Input for this task>
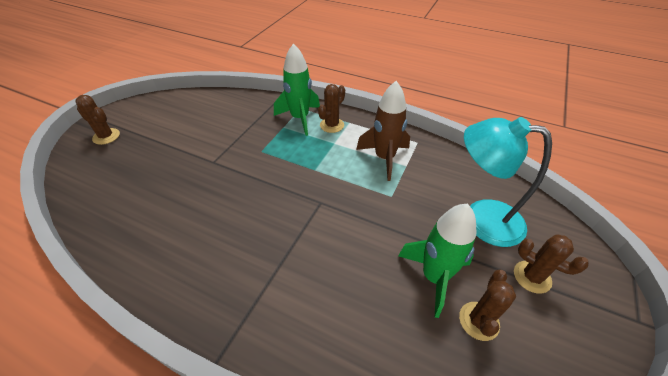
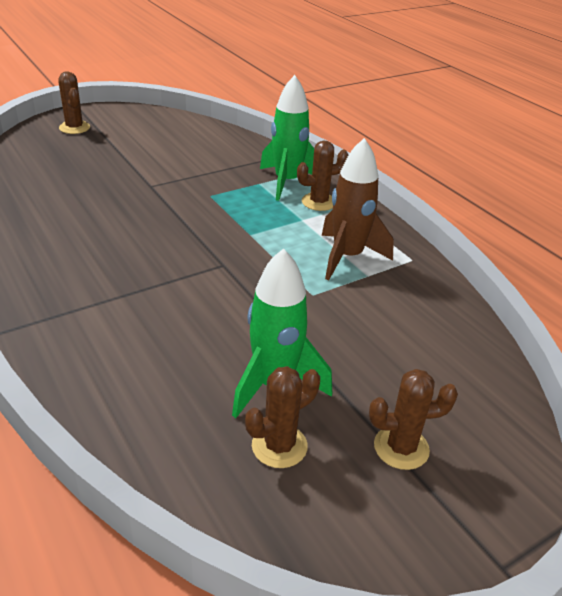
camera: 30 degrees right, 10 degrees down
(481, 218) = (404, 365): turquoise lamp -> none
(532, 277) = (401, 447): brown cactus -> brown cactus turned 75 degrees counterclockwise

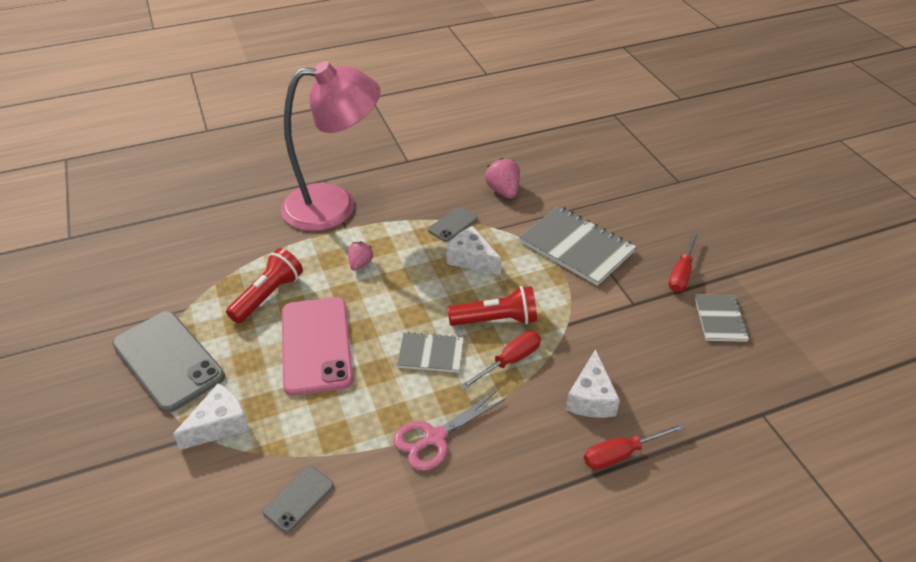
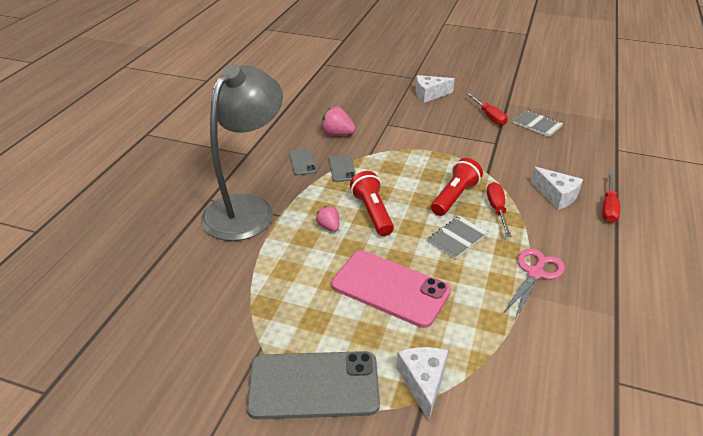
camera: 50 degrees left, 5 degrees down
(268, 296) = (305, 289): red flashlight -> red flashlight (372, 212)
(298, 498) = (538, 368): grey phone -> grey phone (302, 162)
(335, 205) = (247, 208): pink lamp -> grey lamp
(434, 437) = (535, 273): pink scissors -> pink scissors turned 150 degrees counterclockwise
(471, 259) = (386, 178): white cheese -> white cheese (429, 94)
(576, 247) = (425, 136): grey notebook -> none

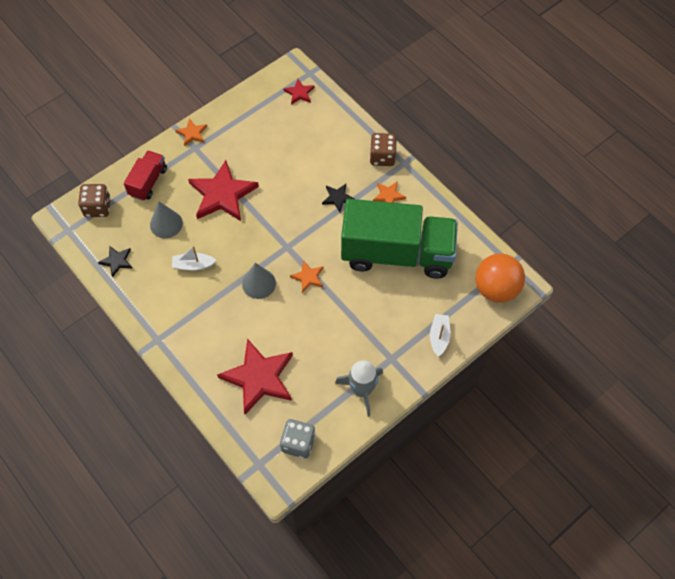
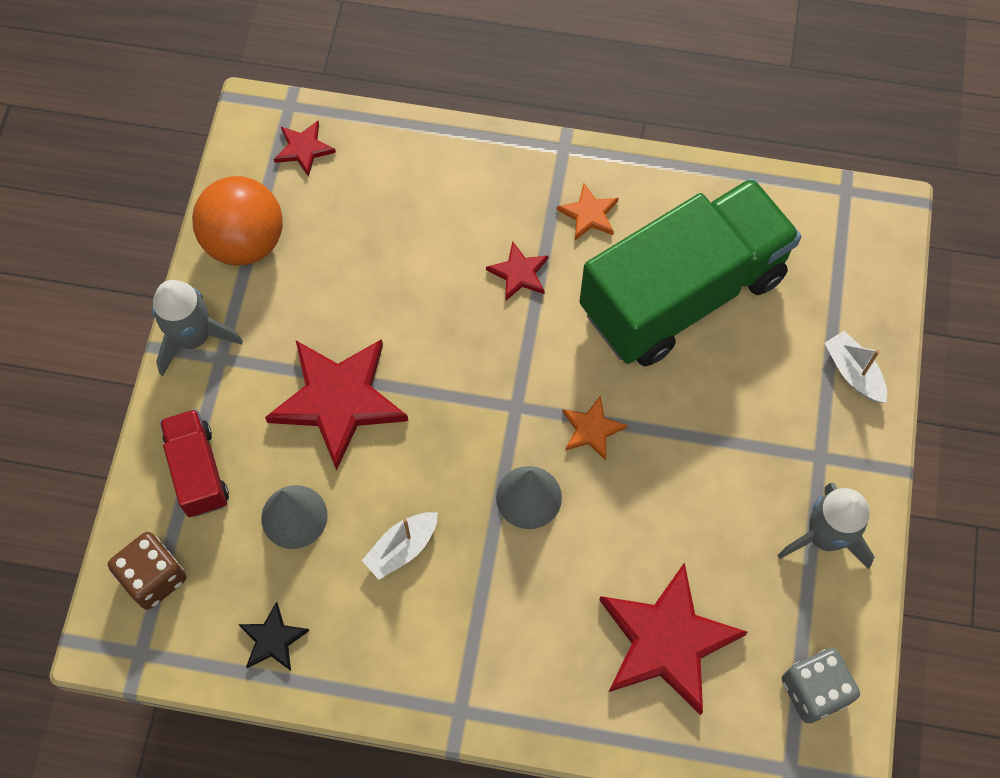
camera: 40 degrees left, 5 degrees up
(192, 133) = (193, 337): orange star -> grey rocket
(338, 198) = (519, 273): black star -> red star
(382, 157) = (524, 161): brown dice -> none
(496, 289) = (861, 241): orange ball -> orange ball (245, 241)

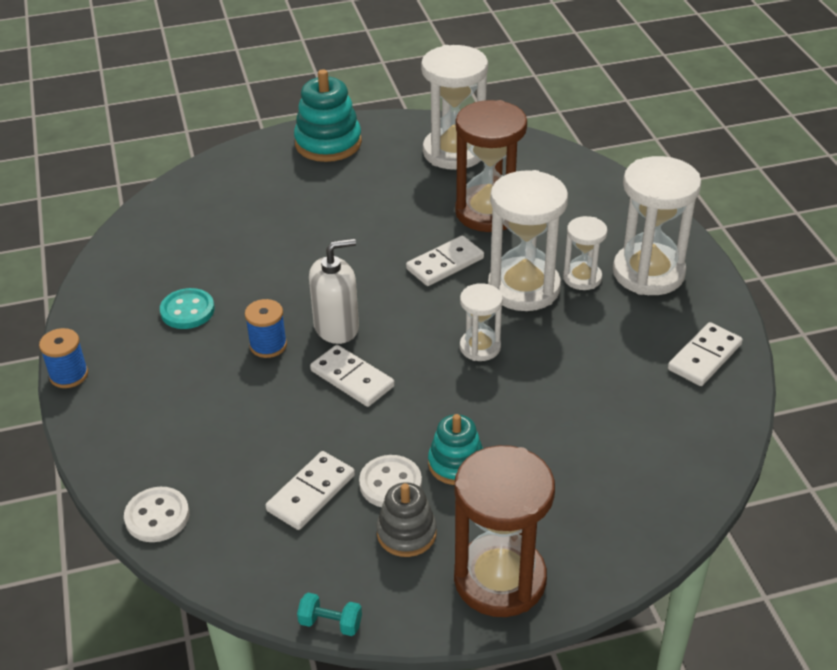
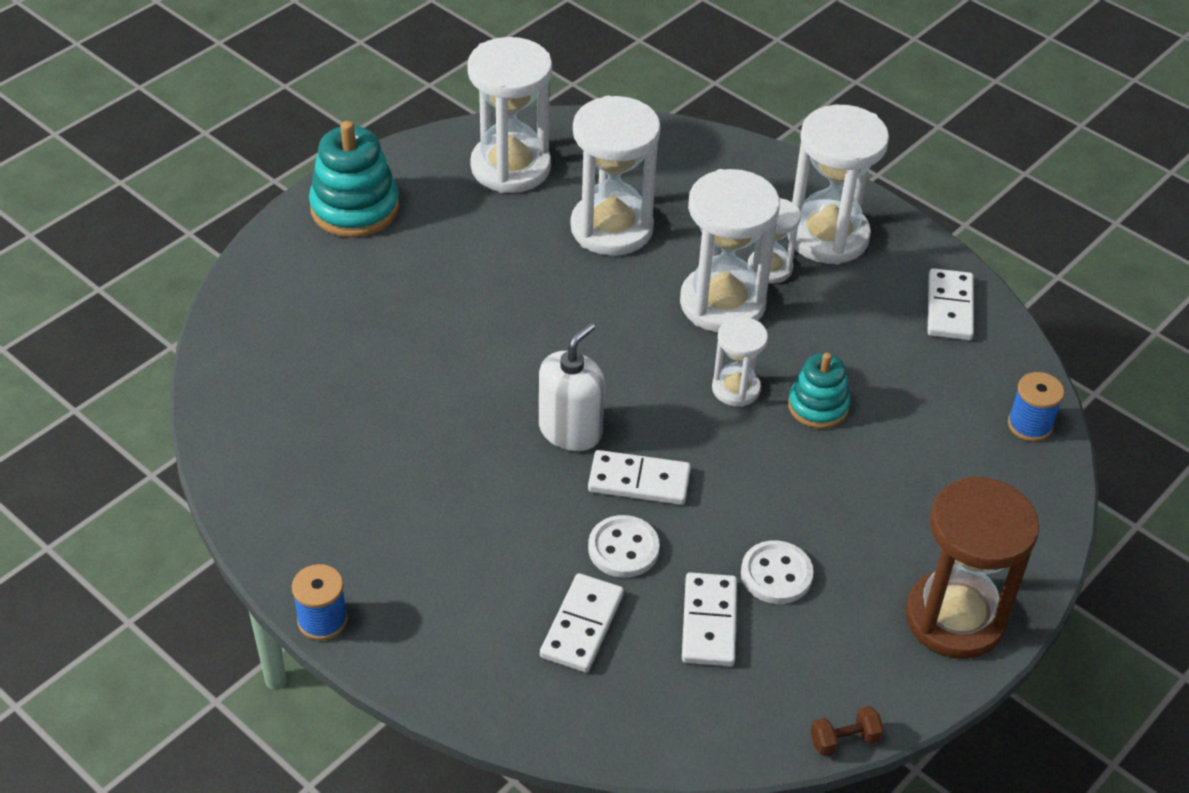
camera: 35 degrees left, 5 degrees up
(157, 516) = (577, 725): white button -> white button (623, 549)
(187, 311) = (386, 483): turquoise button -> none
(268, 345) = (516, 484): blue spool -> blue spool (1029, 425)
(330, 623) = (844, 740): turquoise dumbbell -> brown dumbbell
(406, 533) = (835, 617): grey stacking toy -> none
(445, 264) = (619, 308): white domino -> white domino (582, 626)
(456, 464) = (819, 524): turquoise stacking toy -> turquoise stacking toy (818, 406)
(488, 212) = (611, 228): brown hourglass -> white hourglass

What needs to be done> Within the data above, how many lines include the string "counterclockwise"? Answer with the number by itself.

Task answer> 2